---- RECORDS

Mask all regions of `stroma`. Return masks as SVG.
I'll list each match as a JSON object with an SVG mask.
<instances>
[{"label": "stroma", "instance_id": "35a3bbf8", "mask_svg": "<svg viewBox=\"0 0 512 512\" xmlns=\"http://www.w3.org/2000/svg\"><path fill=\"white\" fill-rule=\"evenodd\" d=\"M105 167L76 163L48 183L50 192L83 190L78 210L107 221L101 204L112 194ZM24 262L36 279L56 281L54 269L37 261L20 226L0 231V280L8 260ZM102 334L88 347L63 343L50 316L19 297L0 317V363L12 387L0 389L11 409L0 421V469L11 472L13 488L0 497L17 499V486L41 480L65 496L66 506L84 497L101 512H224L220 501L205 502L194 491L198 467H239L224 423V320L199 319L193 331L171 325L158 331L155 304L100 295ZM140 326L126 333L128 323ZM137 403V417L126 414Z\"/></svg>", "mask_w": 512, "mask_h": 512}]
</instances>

--------

DESCRIPTION OF THE TASK: Output all of the data again. Match it exactly.

CORRECT RESPONSE:
Mask all regions of `stroma`. Return masks as SVG.
I'll list each match as a JSON object with an SVG mask.
<instances>
[{"label": "stroma", "instance_id": "35a3bbf8", "mask_svg": "<svg viewBox=\"0 0 512 512\" xmlns=\"http://www.w3.org/2000/svg\"><path fill=\"white\" fill-rule=\"evenodd\" d=\"M105 167L76 163L48 183L50 192L83 190L78 210L107 221L101 204L112 194ZM24 262L36 279L56 281L54 269L37 261L20 226L0 231V280L8 260ZM102 334L88 347L63 343L50 316L19 297L0 317V363L12 387L0 389L11 409L0 421V469L11 472L13 488L0 497L17 499V486L41 480L65 496L66 506L84 497L101 512H224L220 501L205 502L194 491L198 467H239L224 423V320L199 319L193 331L171 325L158 331L155 304L100 295ZM140 326L126 333L128 323ZM137 403V417L126 414Z\"/></svg>", "mask_w": 512, "mask_h": 512}]
</instances>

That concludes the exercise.